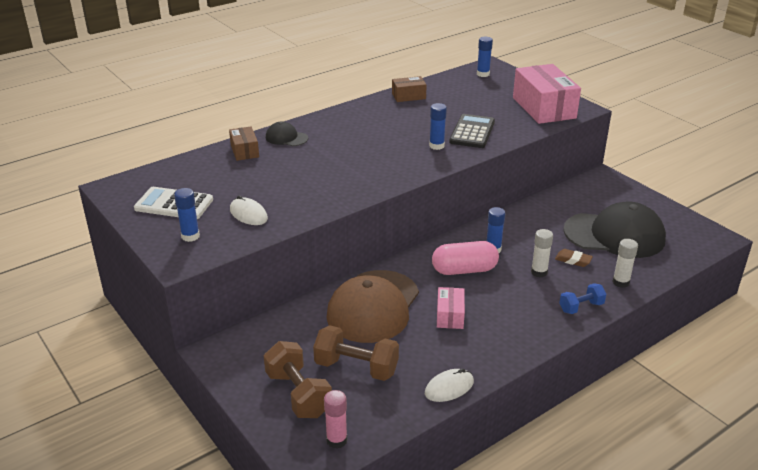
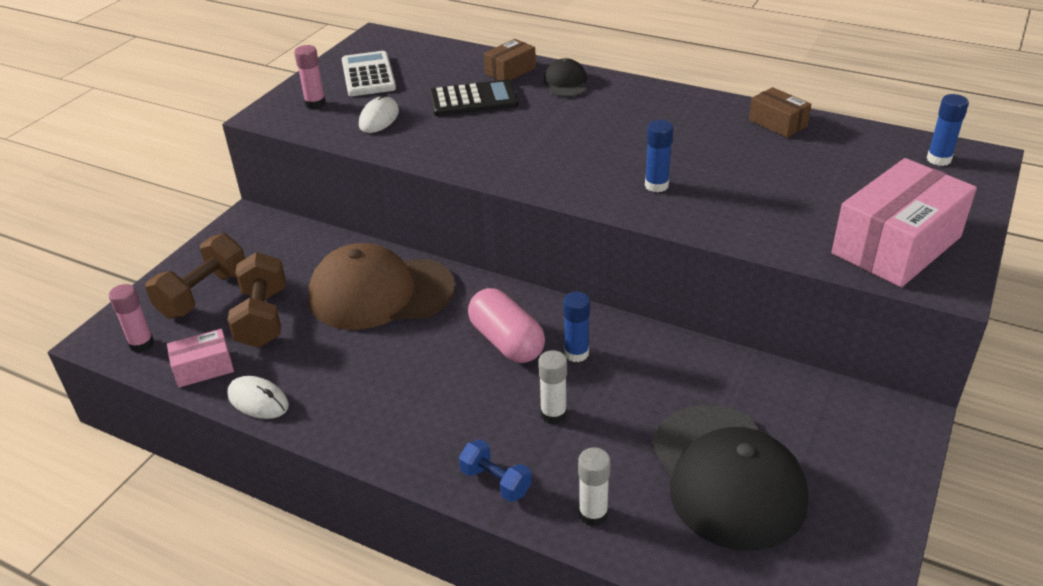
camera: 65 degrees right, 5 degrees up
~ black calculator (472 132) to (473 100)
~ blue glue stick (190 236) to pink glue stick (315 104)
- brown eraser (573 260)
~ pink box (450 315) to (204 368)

•••

Problem: Scan the data above for the word "pink" and report every line where it is found.

Task response:
~ blue glue stick (190 236) to pink glue stick (315 104)
~ pink box (450 315) to (204 368)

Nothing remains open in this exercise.